WORK REQUIRED ▸ Leave every picture out, then reproduce the rest of the listing exactly.

[Start of section]

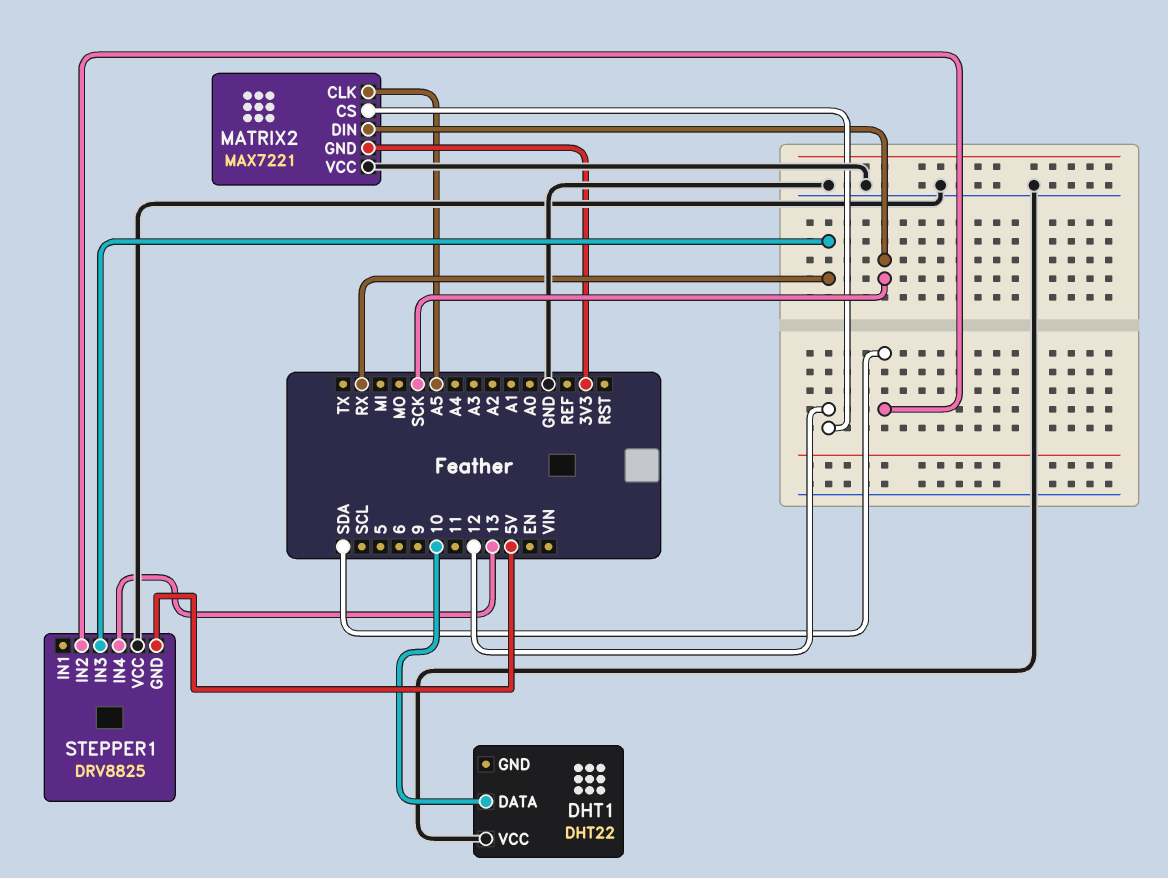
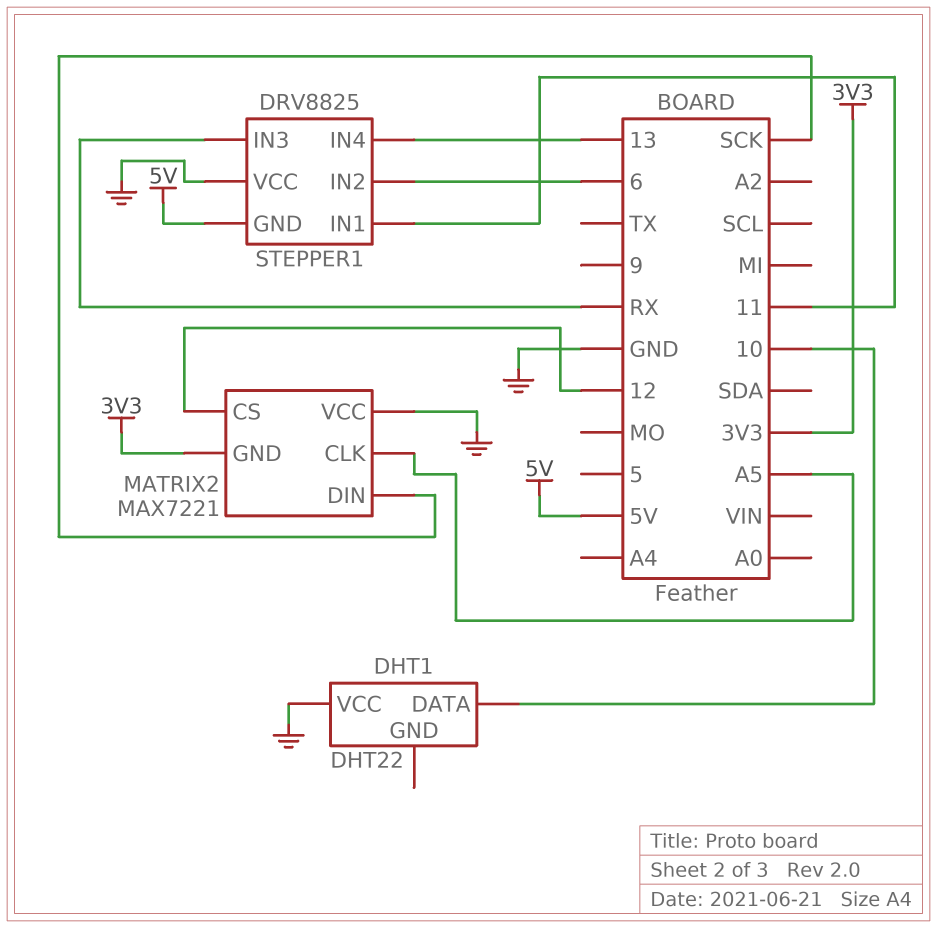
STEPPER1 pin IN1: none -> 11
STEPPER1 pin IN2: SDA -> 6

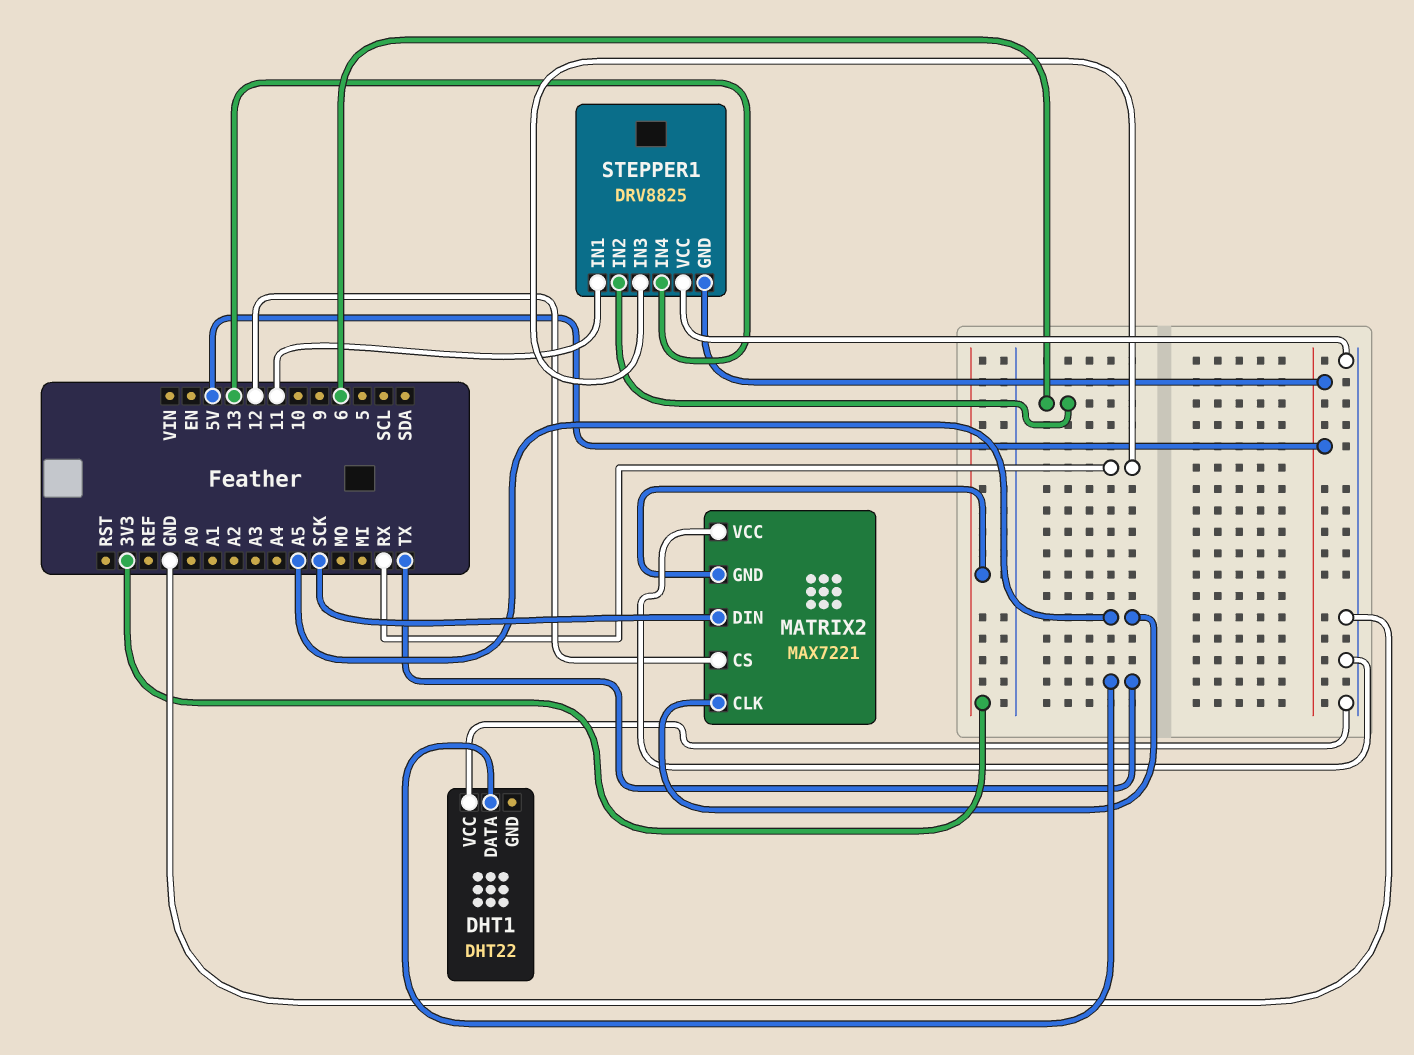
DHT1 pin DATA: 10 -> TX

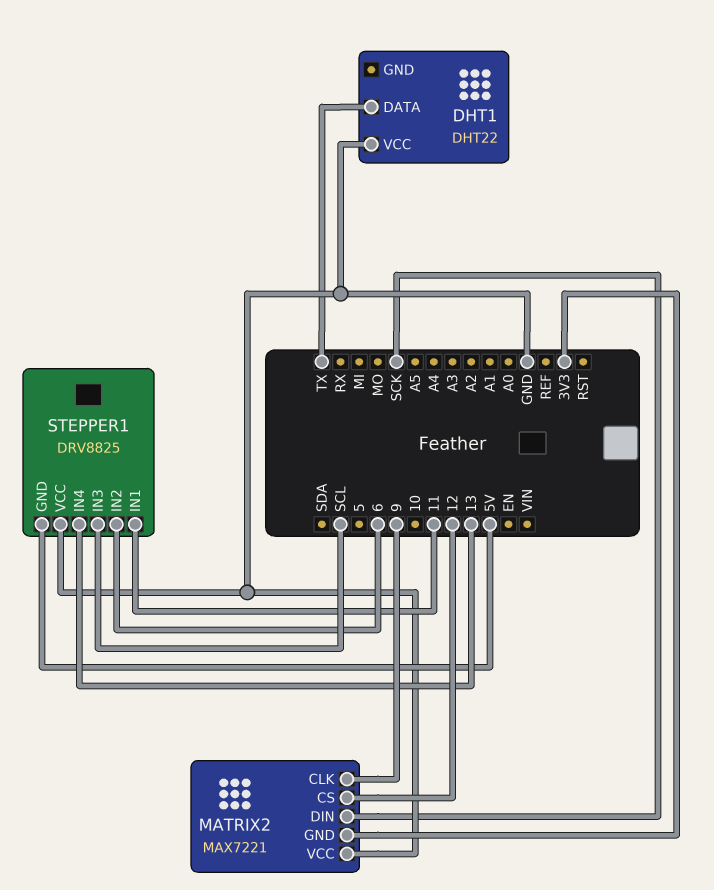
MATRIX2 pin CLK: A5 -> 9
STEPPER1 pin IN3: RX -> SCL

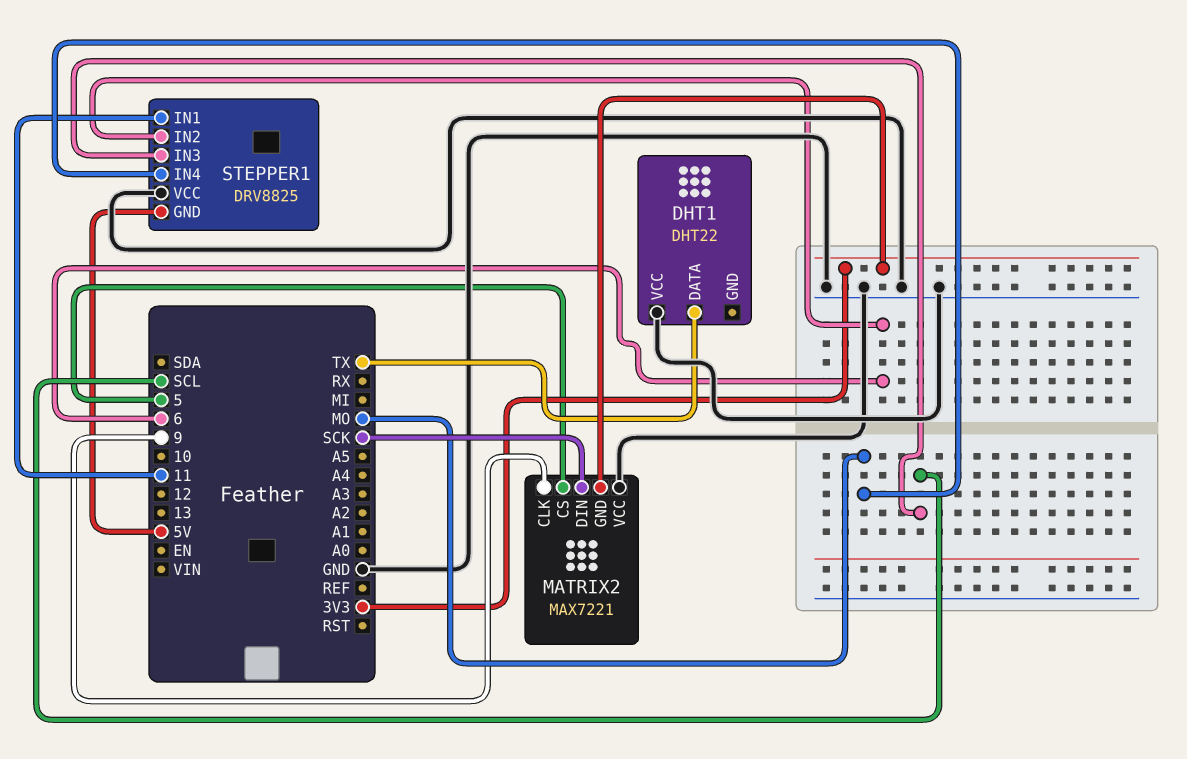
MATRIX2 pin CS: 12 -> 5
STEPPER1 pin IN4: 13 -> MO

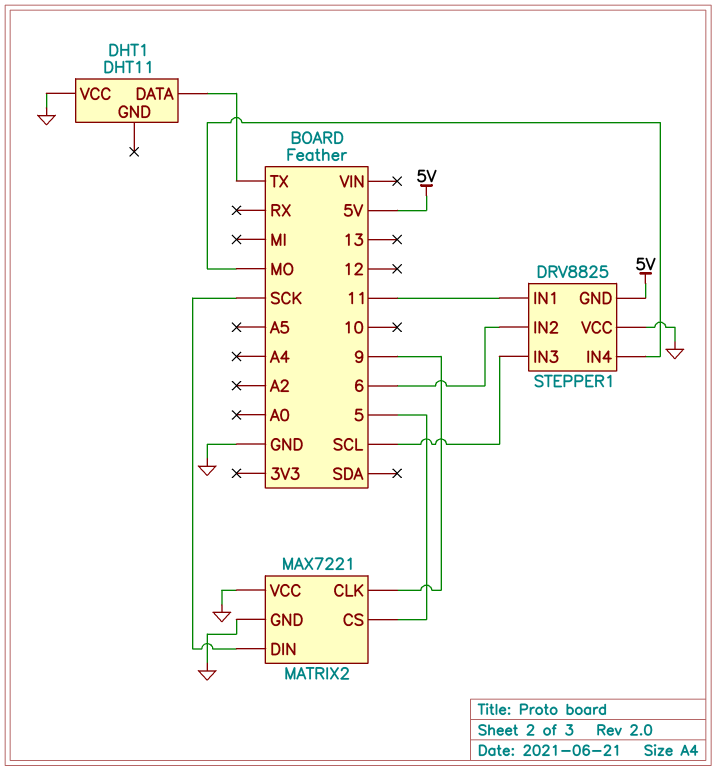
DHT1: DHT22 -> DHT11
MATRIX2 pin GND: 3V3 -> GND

[End of section]

ANSWER TO THIS PROBLEM ▸
STEPPER1 pin IN1: none -> 11
STEPPER1 pin IN2: SDA -> 6

DHT1 pin DATA: 10 -> TX

MATRIX2 pin CLK: A5 -> 9
STEPPER1 pin IN3: RX -> SCL

MATRIX2 pin CS: 12 -> 5
STEPPER1 pin IN4: 13 -> MO

DHT1: DHT22 -> DHT11
MATRIX2 pin GND: 3V3 -> GND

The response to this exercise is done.